[DATA FOR ANALYSIS Boundary: Start]

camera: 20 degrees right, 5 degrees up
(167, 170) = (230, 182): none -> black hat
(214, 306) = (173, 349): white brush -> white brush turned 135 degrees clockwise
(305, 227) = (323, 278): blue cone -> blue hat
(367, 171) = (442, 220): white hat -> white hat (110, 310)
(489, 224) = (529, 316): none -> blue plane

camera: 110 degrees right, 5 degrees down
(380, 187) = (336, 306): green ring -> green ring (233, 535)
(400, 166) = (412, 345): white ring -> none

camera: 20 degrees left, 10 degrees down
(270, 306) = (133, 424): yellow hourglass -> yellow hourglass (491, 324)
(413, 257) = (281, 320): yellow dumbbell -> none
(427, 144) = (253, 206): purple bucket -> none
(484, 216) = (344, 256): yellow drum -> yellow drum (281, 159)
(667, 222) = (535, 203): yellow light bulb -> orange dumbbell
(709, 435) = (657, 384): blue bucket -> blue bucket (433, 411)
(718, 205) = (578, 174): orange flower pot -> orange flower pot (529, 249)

[DATA FOR ANALYSIS Boundary: End]
[DATA FOR ANALYSIS Boundary: Start]

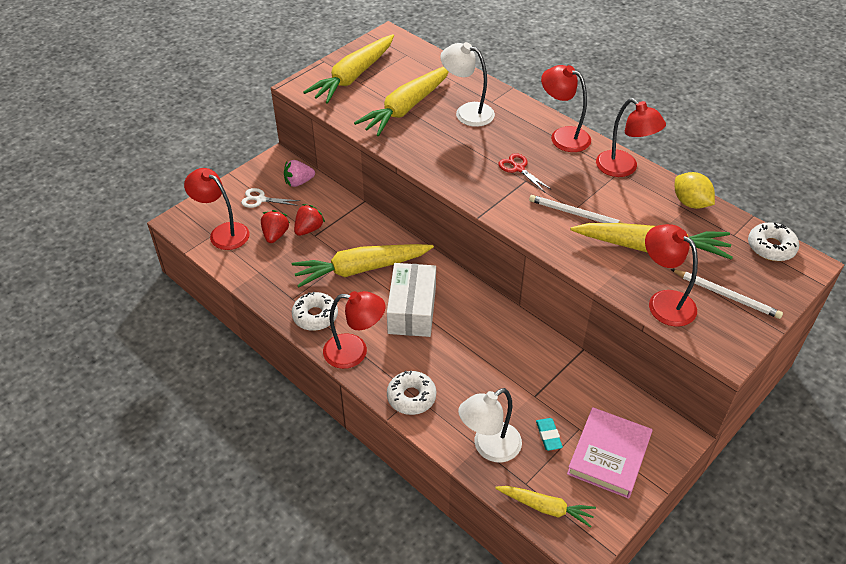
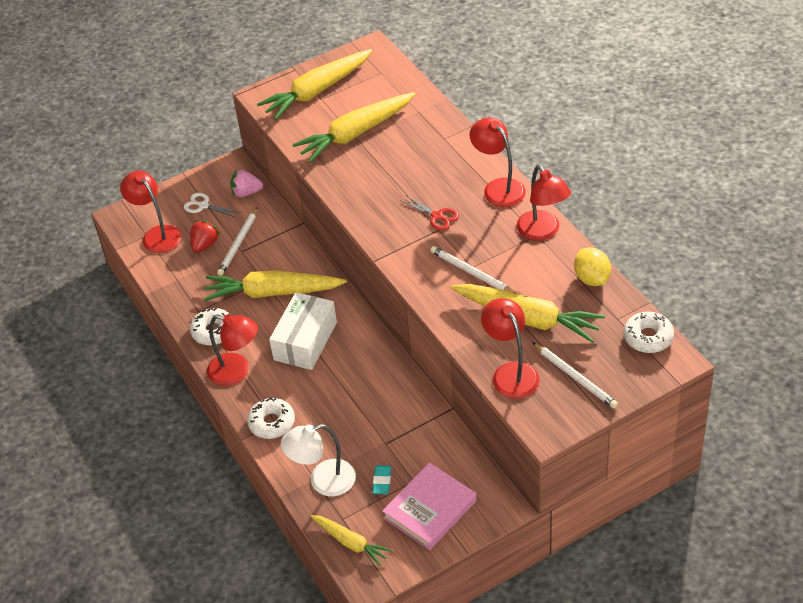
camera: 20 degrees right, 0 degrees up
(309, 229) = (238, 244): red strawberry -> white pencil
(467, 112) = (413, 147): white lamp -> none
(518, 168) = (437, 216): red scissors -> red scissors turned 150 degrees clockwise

[DATA FOR ANALYSIS Boundary: End]

*INSTRUCTIONS TO FOLLOW*
Transcribe the lines above between the line holding "camera: 20 degrees right, 5 degrees up" and the line holding "(489, 224) = (529, 316): none -> blue plane", inclusive, exactly as they stand and with nothing added.

*REPLY TO THE EXERCISE*
camera: 20 degrees right, 5 degrees up
(167, 170) = (230, 182): none -> black hat
(214, 306) = (173, 349): white brush -> white brush turned 135 degrees clockwise
(305, 227) = (323, 278): blue cone -> blue hat
(367, 171) = (442, 220): white hat -> white hat (110, 310)
(489, 224) = (529, 316): none -> blue plane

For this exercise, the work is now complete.